(WORK REQUEST):
Whenever a line below holds the word "none", copy that line.

[Start of Attachment]

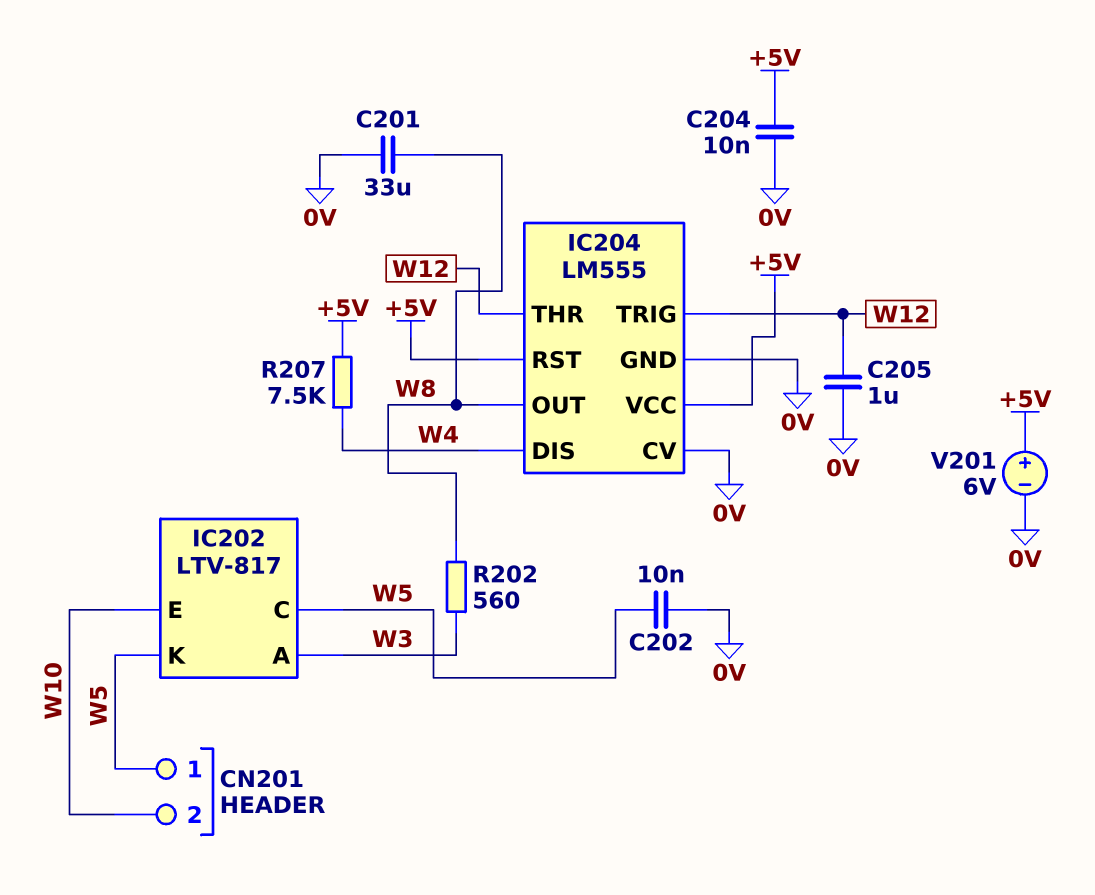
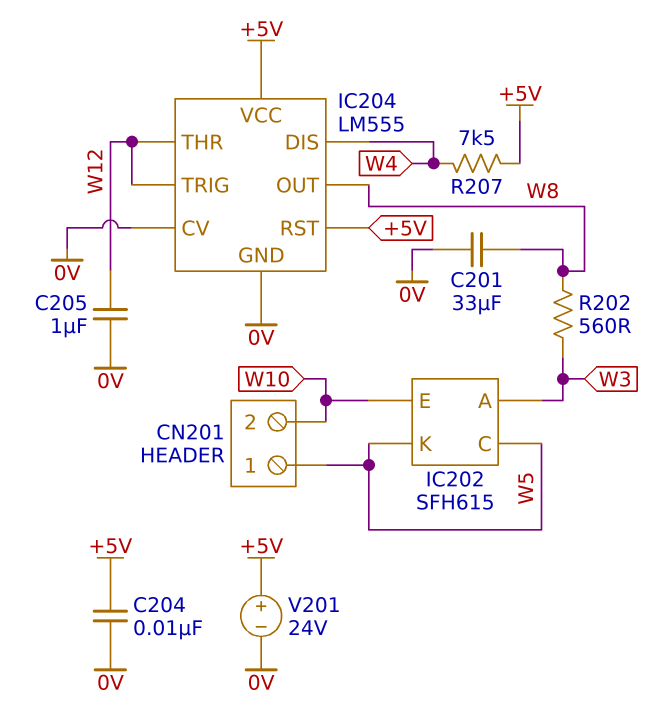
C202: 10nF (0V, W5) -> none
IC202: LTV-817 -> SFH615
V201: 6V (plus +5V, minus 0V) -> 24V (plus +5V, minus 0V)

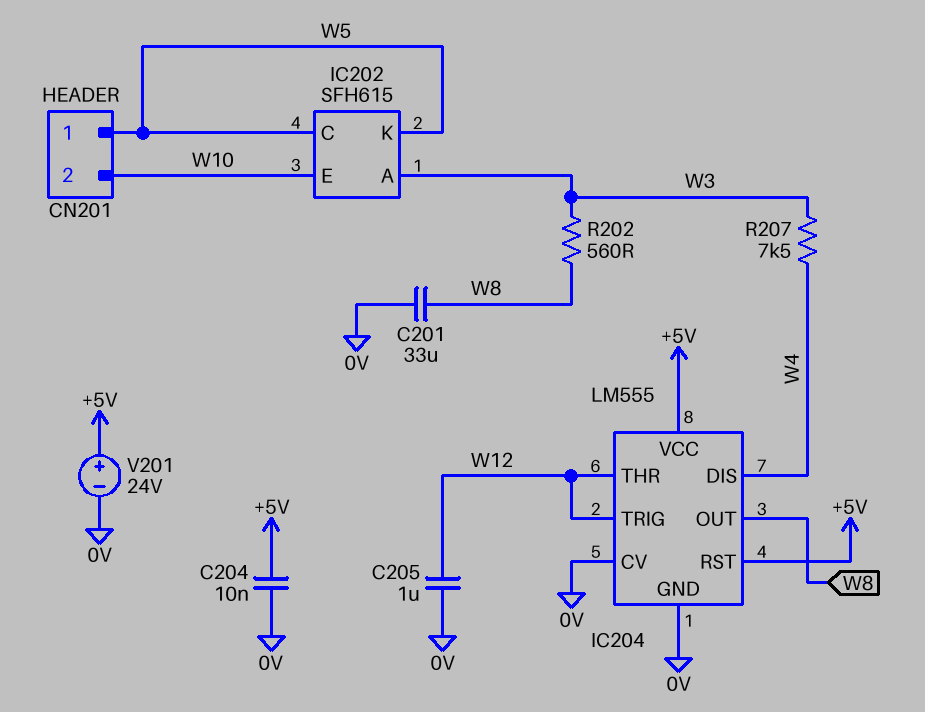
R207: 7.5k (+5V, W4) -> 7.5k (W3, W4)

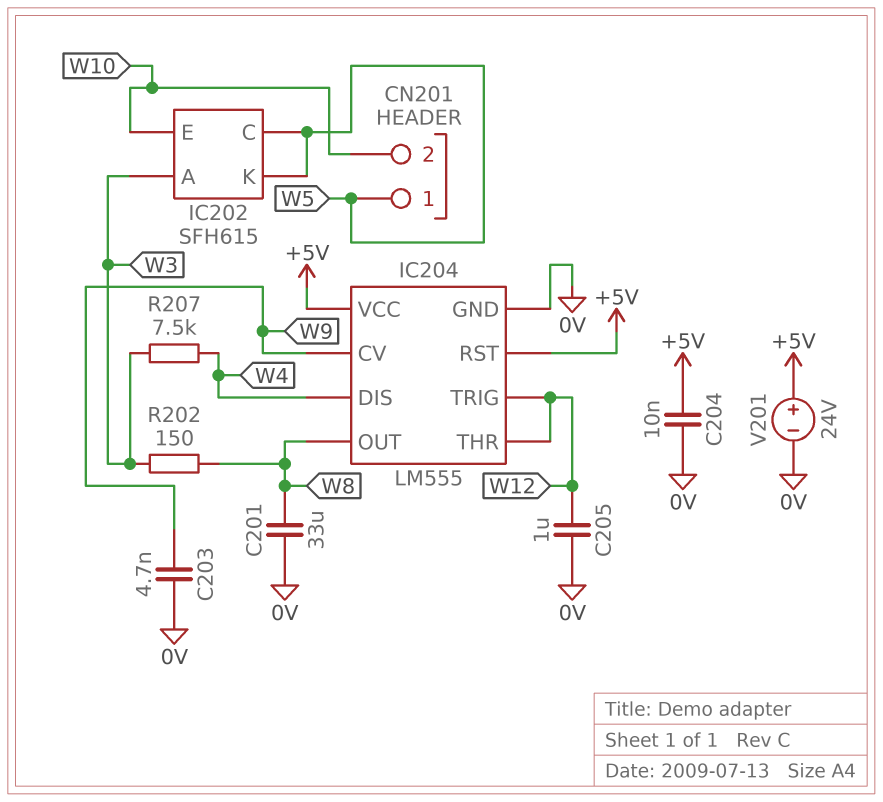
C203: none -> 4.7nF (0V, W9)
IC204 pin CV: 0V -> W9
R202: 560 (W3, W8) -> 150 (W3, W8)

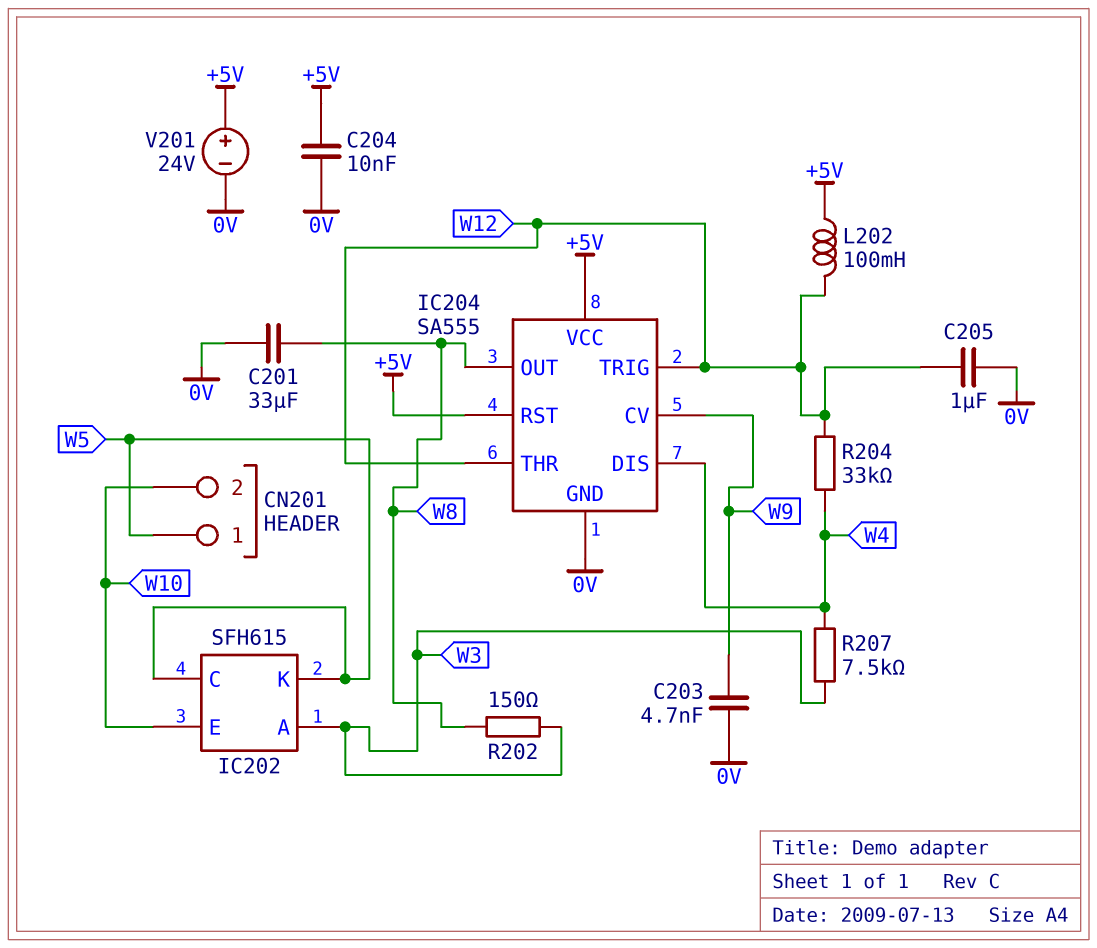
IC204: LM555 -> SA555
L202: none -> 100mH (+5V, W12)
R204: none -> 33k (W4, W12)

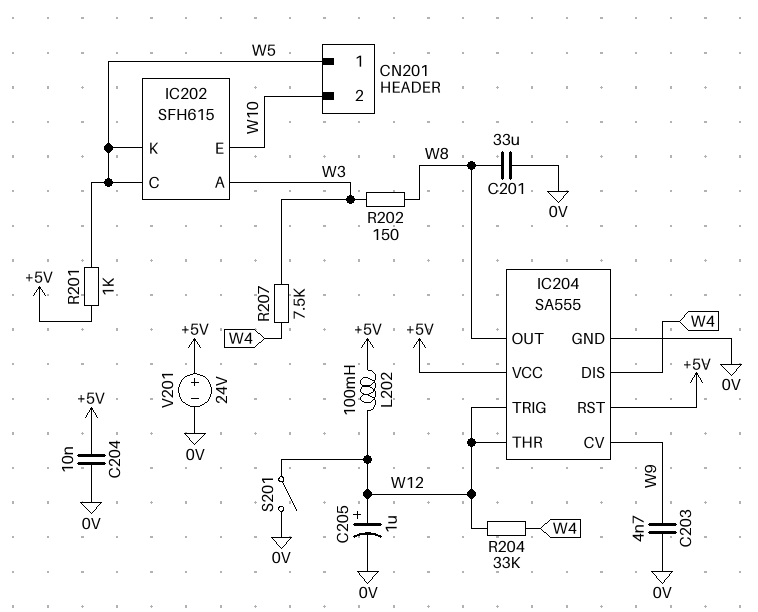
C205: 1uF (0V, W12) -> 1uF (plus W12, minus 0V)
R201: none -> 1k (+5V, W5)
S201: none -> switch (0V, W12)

[End of Attachment]

(TASK RESULT):
C202: 10nF (0V, W5) -> none
C203: none -> 4.7nF (0V, W9)
L202: none -> 100mH (+5V, W12)
R204: none -> 33k (W4, W12)
R201: none -> 1k (+5V, W5)
S201: none -> switch (0V, W12)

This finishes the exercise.